■ TASK GOAL ■
Copy every line of text from all the items below word for word, and leave the pictures out of your answer.

■ STORED DATA ■
··········

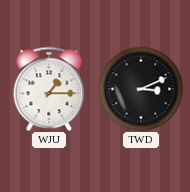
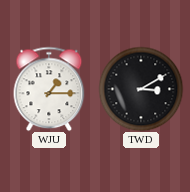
TWD: 3:11 -> 3:10
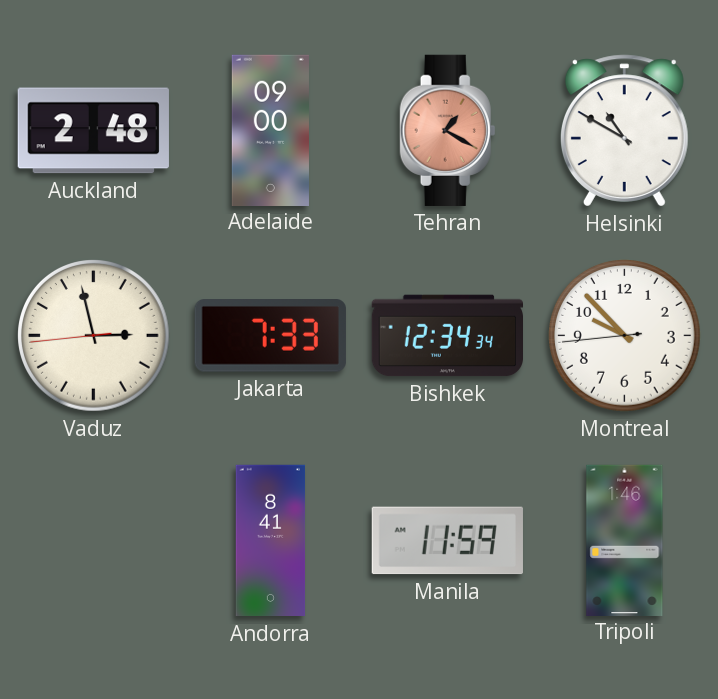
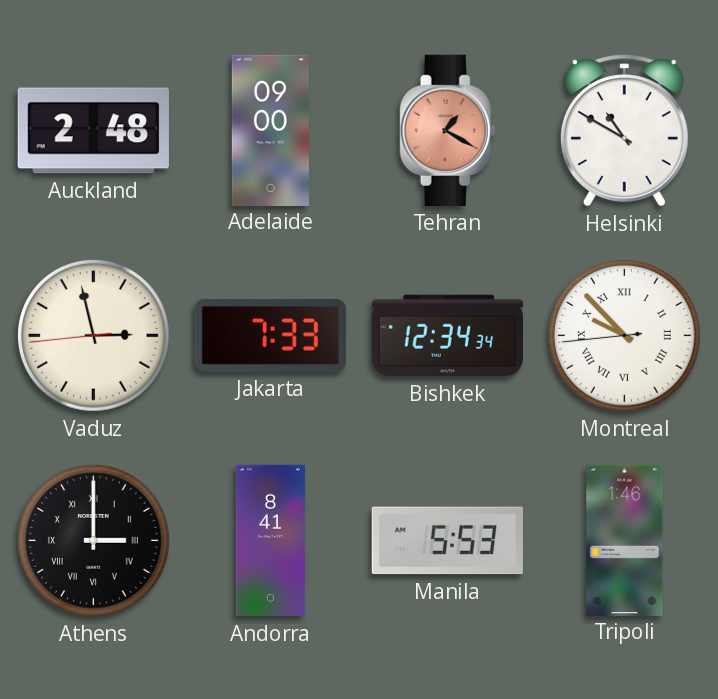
Montreal numerals: Arabic -> Roman
Athens: none -> 3:00
Manila: 11:59 -> 5:53
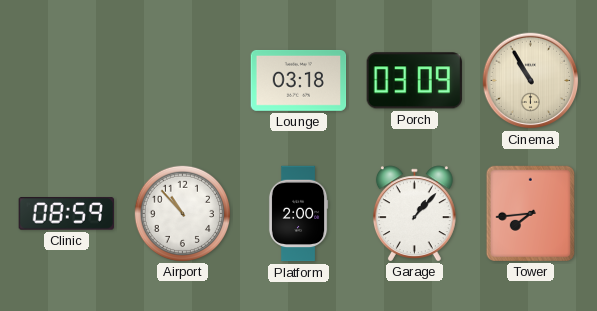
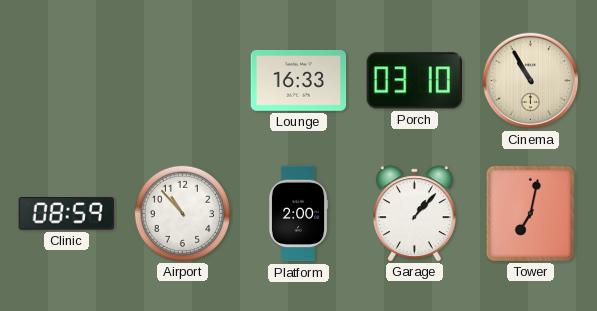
Lounge: 03:18 -> 16:33
Porch: 03:09 -> 03:10
Tower: 7:44 -> 7:02
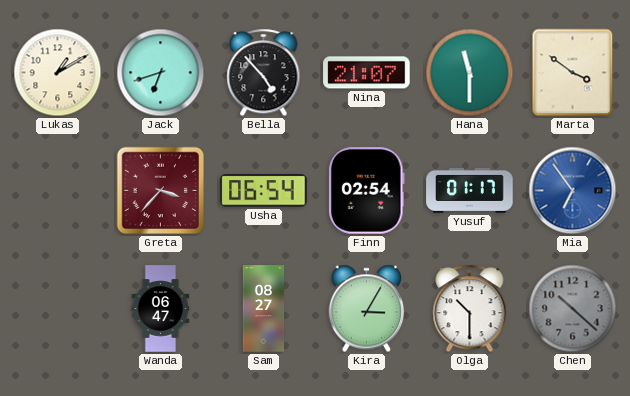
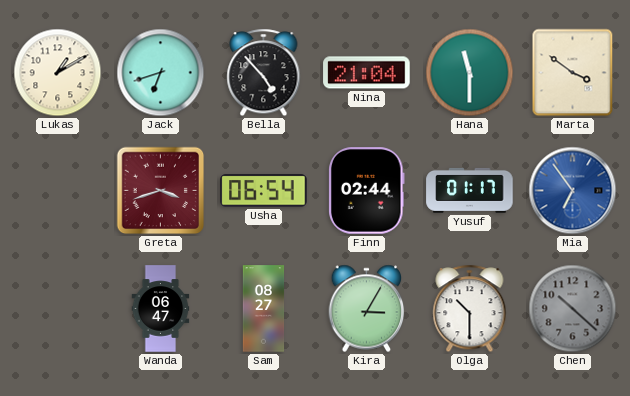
Nina: 21:07 -> 21:04
Greta: 3:37 -> 3:42
Finn: 02:54 -> 02:44
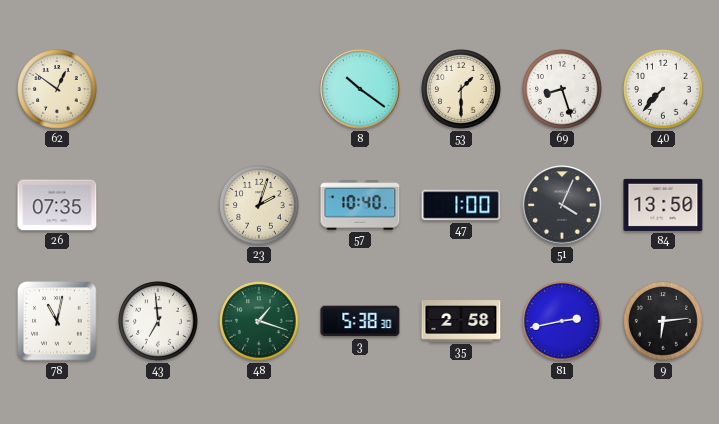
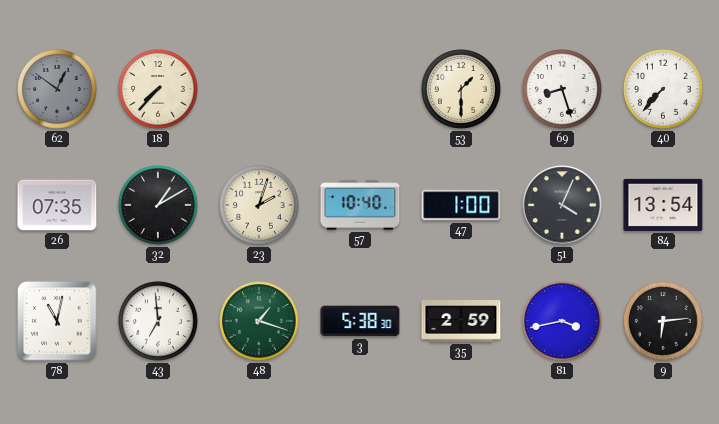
62 dial: cream -> grey
18: none -> 7:37
8: 10:21 -> none
32: none -> 1:10
84: 13:50 -> 13:54
35: 2:58 -> 2:59
81: 2:43 -> 3:43
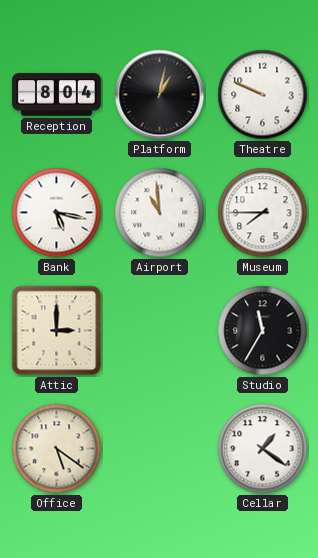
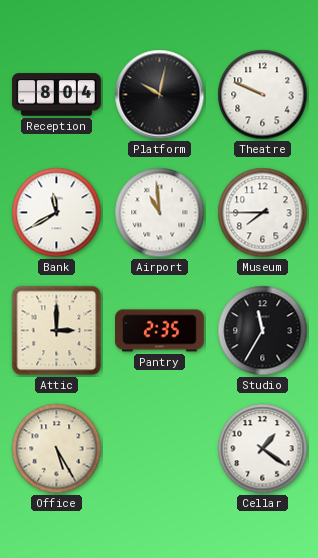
Platform: 1:02 -> 10:02
Bank: 5:17 -> 11:40
Pantry: none -> 2:35
Office: 5:21 -> 5:25
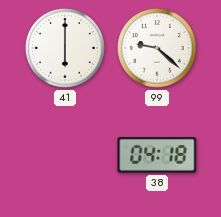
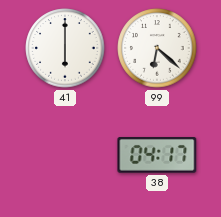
99: 9:22 -> 6:22
38: 04:18 -> 04:17
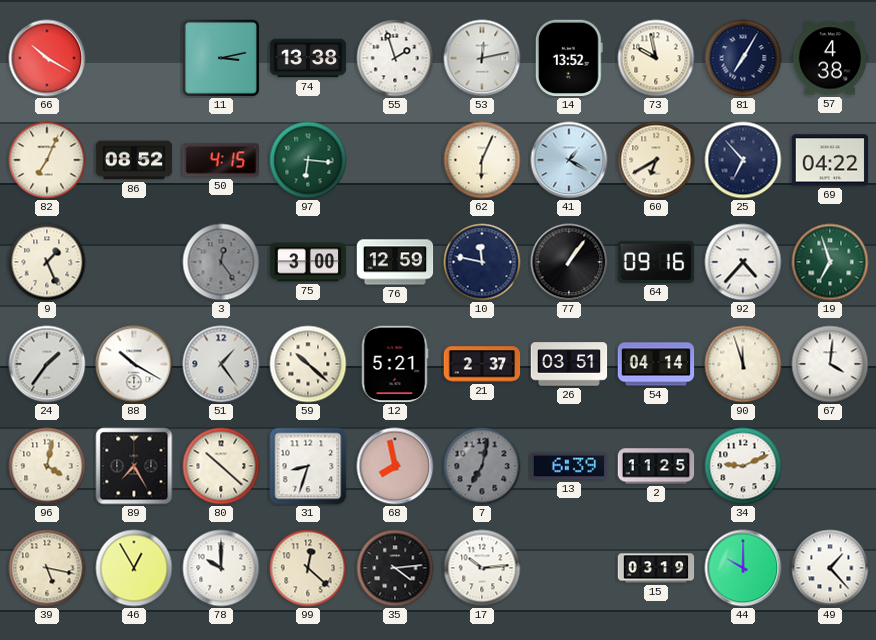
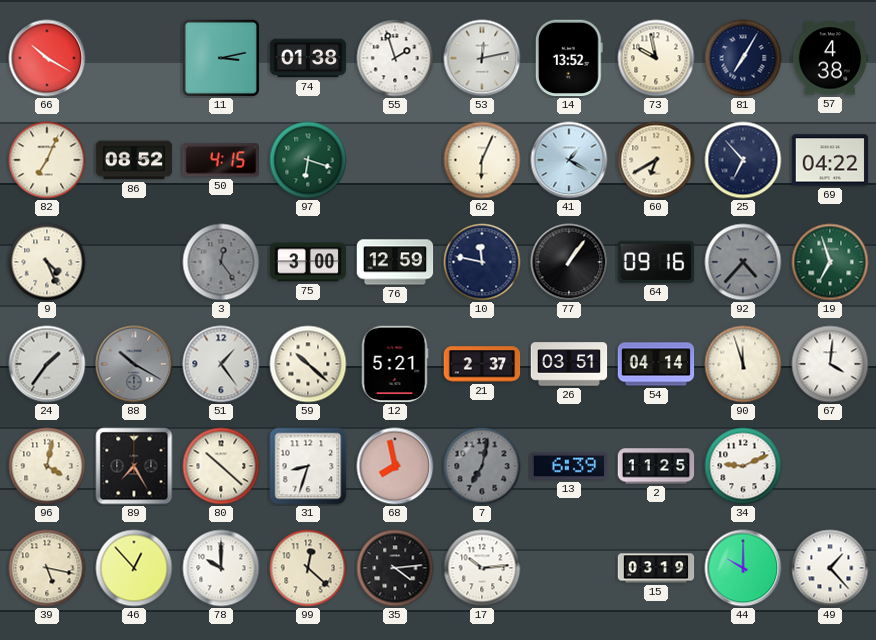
74: 13:38 -> 01:38
97: 6:16 -> 6:18
9: 1:26 -> 4:26
92 dial: white -> grey
88 dial: white -> grey
46: 12:55 -> 12:53
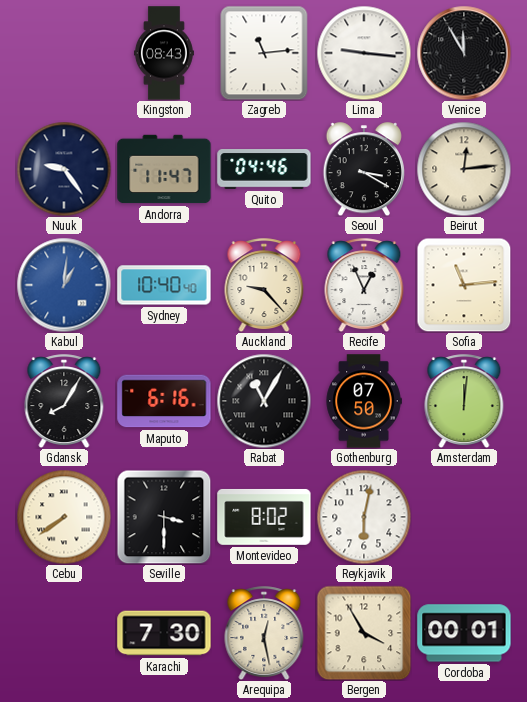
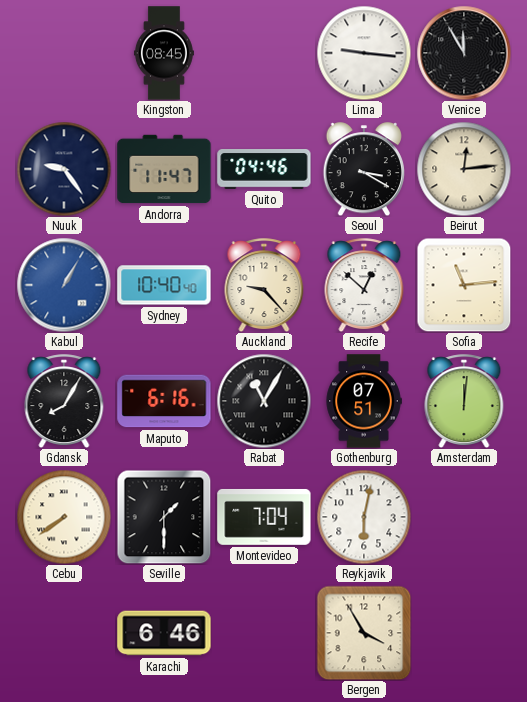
Kingston: 08:43 -> 08:45
Zagreb: 11:14 -> none
Kabul: 1:01 -> 1:05
Recife: 12:56 -> 12:52
Gothenburg: 07:50 -> 07:51
Seville: 3:30 -> 1:30
Montevideo: 8:02 -> 7:04
Karachi: 7:30 -> 6:46
Arequipa: 12:28 -> none
Cordoba: 00:01 -> none
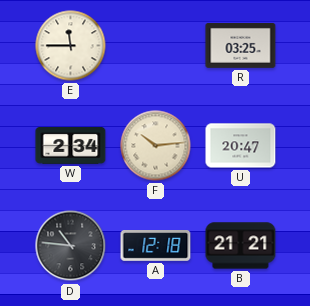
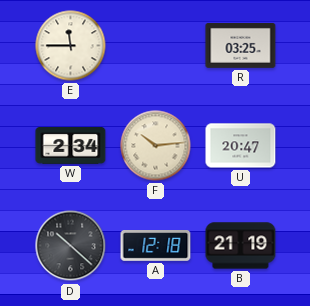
D: 10:46 -> 10:22
B: 21:21 -> 21:19
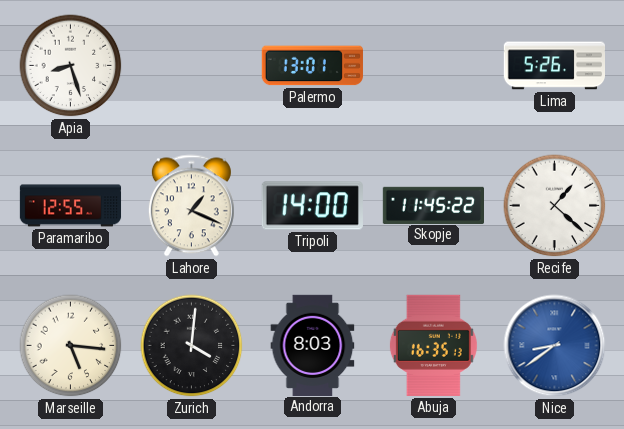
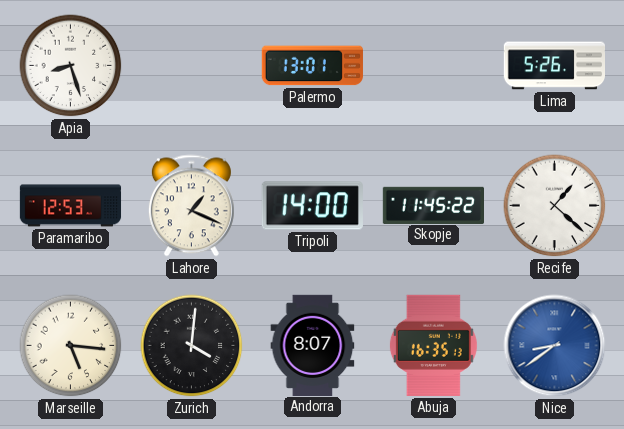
Paramaribo: 12:55 -> 12:53
Andorra: 8:03 -> 8:07
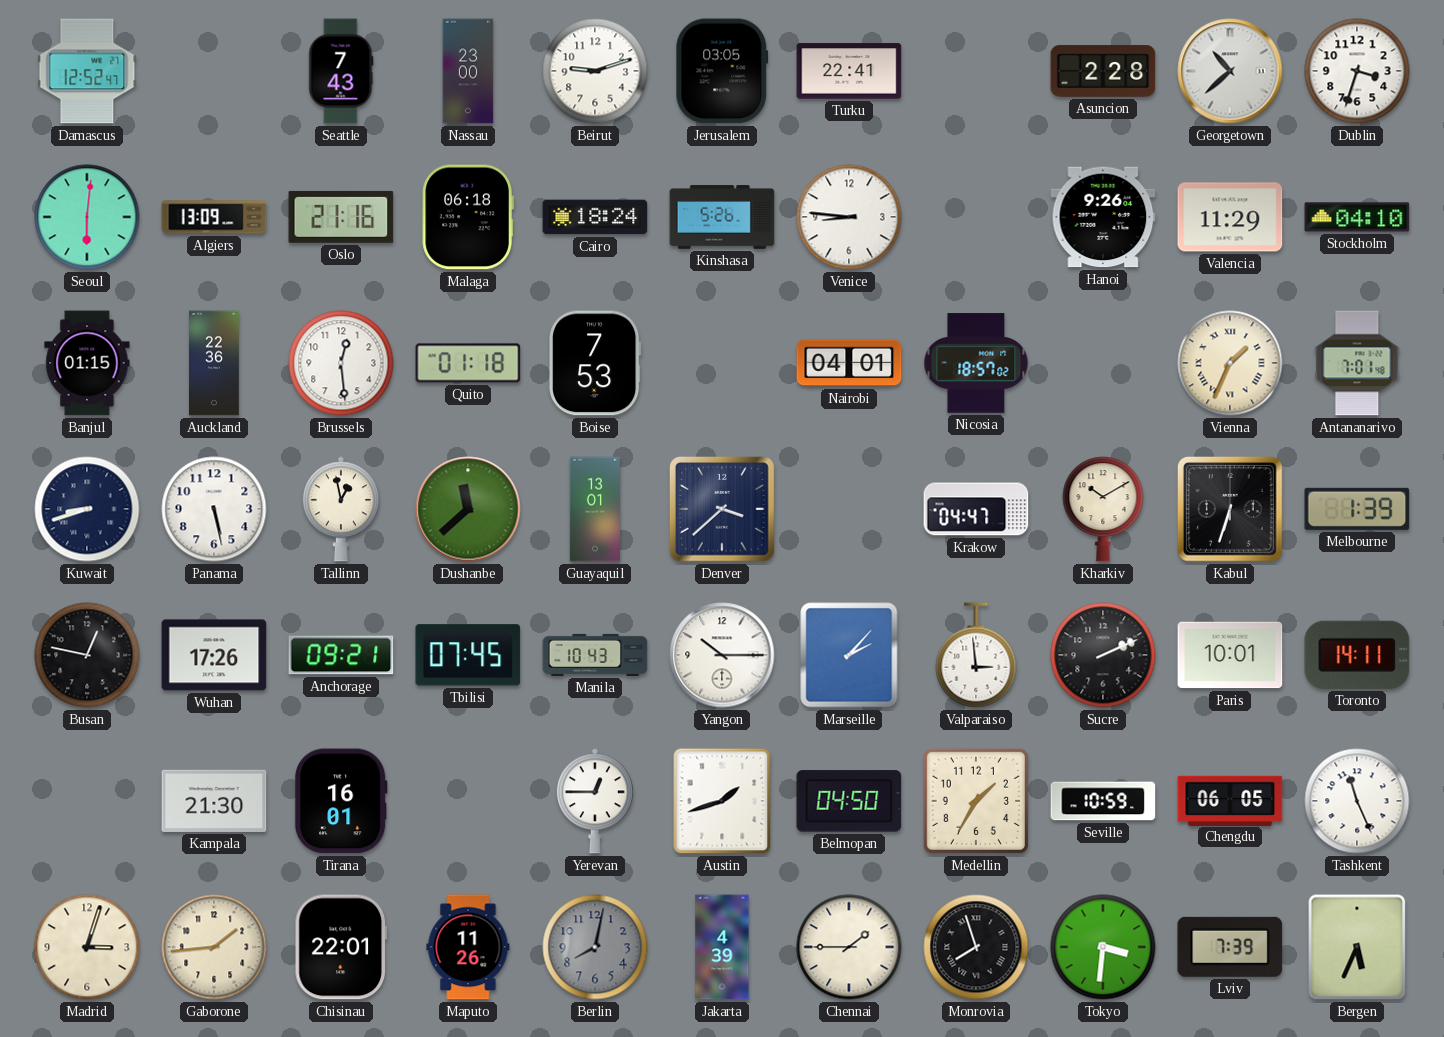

··········

■ FULL ANSWER ■
TWD: 3:11 -> 3:10
Montreal numerals: Arabic -> Roman
Athens: none -> 3:00
Manila: 11:59 -> 5:53
Lounge: 03:18 -> 16:33
Porch: 03:09 -> 03:10
Tower: 7:44 -> 7:02
Nina: 21:07 -> 21:04
Greta: 3:37 -> 3:42
Finn: 02:54 -> 02:44
62 dial: cream -> grey
18: none -> 7:37
8: 10:21 -> none
32: none -> 1:10
84: 13:50 -> 13:54
35: 2:58 -> 2:59
81: 2:43 -> 3:43
Platform: 1:02 -> 10:02
Bank: 5:17 -> 11:40
Pantry: none -> 2:35
Office: 5:21 -> 5:25
99: 9:22 -> 6:22
38: 04:18 -> 04:17
74: 13:38 -> 01:38
97: 6:16 -> 6:18
9: 1:26 -> 4:26
92 dial: white -> grey
88 dial: white -> grey
46: 12:55 -> 12:53
Kingston: 08:43 -> 08:45
Zagreb: 11:14 -> none
Kabul: 1:01 -> 1:05
Recife: 12:56 -> 12:52
Gothenburg: 07:50 -> 07:51
Seville: 3:30 -> 1:30
Montevideo: 8:02 -> 7:04
Karachi: 7:30 -> 6:46
Arequipa: 12:28 -> none
Cordoba: 00:01 -> none
D: 10:46 -> 10:22
B: 21:21 -> 21:19
Paramaribo: 12:55 -> 12:53
Andorra: 8:03 -> 8:07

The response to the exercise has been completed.